[Work item]:
Scan each line of the records for the word "calculator" and extract the ones that have it.

Records drawn from a dataset
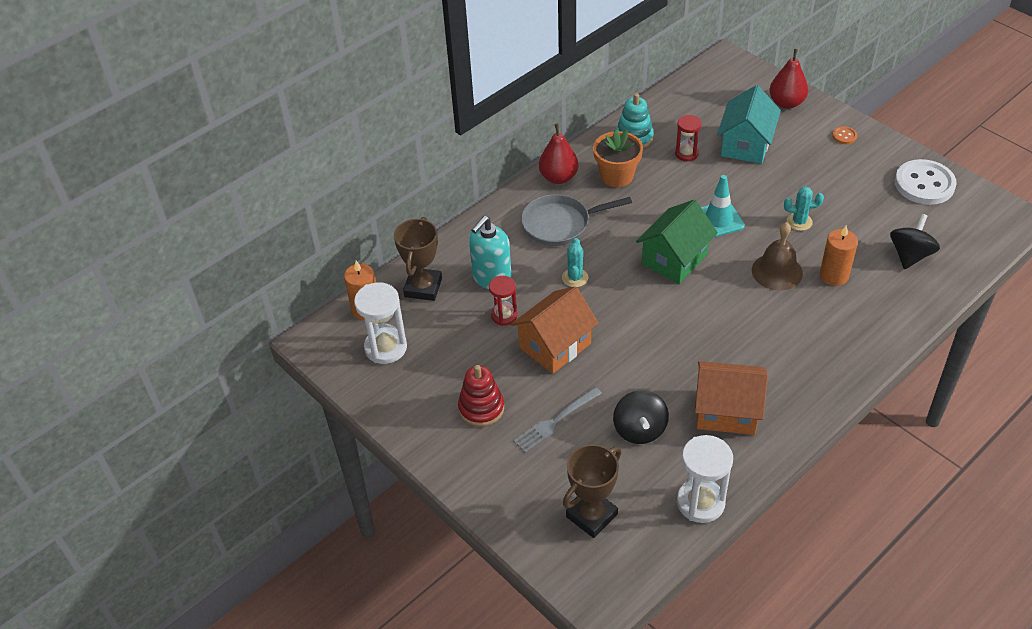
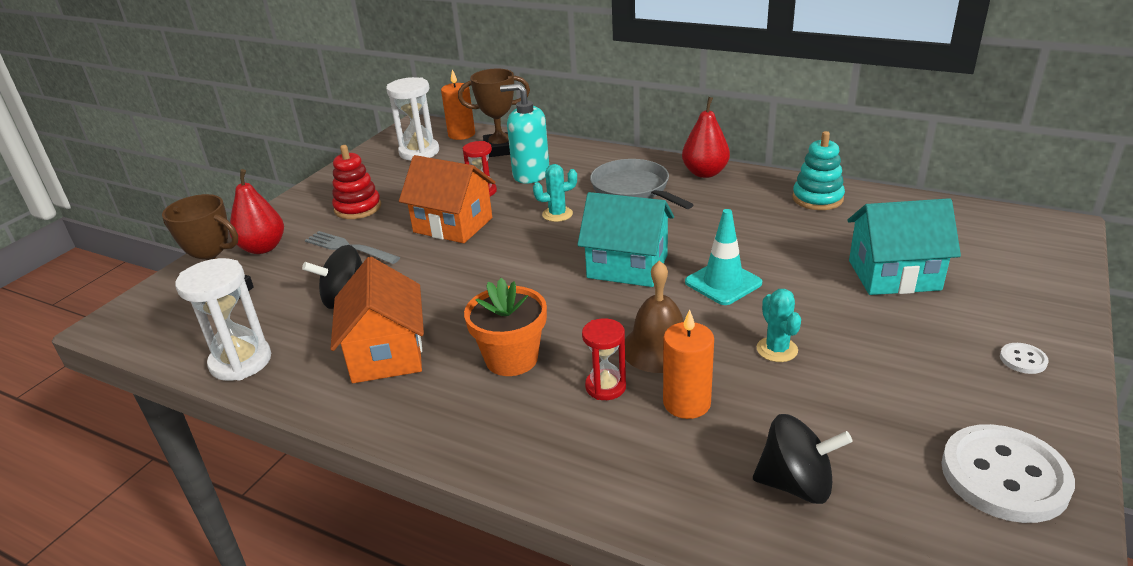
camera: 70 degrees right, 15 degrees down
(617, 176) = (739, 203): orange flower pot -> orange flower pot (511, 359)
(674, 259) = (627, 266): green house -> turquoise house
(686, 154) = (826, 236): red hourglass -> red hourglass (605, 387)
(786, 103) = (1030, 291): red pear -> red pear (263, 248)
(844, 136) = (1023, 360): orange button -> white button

* * *

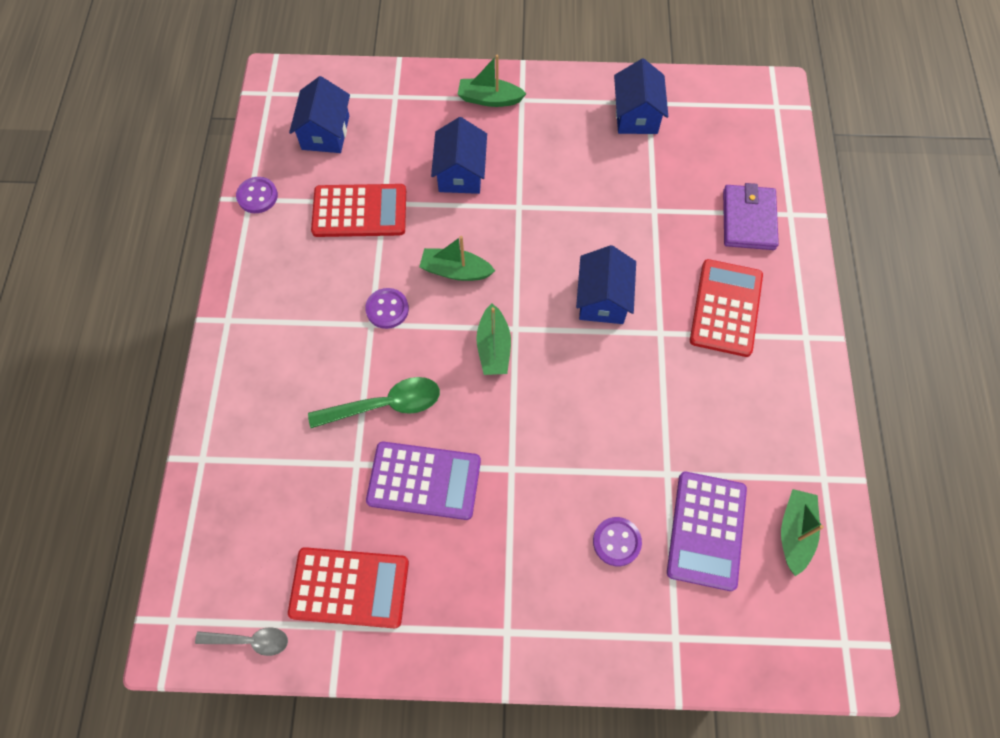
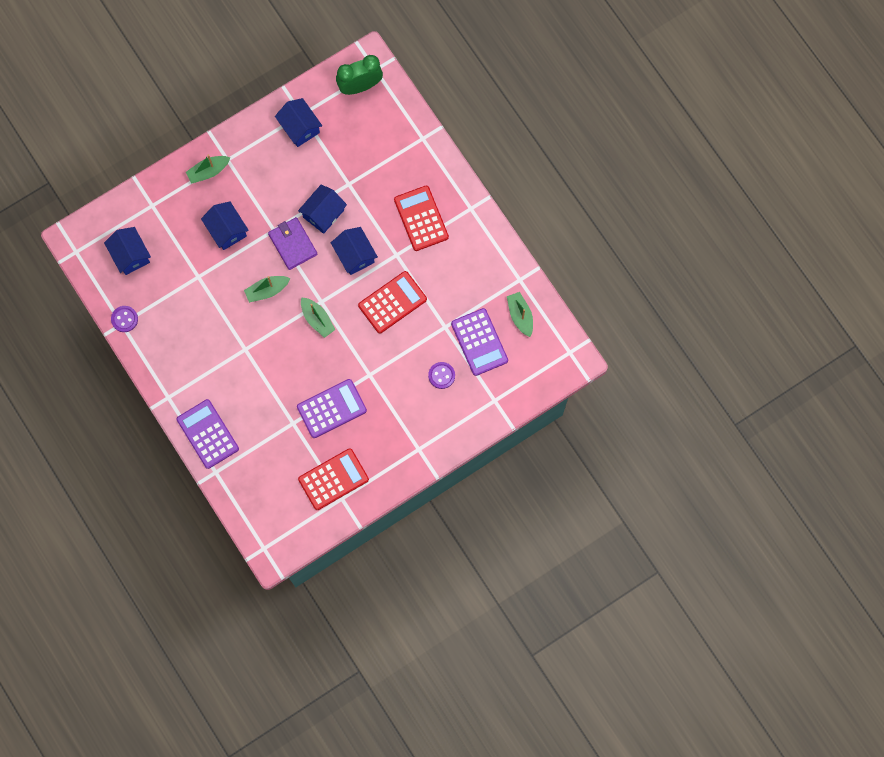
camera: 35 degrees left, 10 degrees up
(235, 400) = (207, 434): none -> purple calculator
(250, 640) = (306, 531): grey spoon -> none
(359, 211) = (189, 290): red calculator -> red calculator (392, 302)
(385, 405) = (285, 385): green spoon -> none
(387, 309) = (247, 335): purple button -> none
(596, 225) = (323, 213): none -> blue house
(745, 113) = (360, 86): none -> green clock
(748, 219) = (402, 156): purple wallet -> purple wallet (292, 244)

[Answer below]:
(235, 400) = (207, 434): none -> purple calculator
(359, 211) = (189, 290): red calculator -> red calculator (392, 302)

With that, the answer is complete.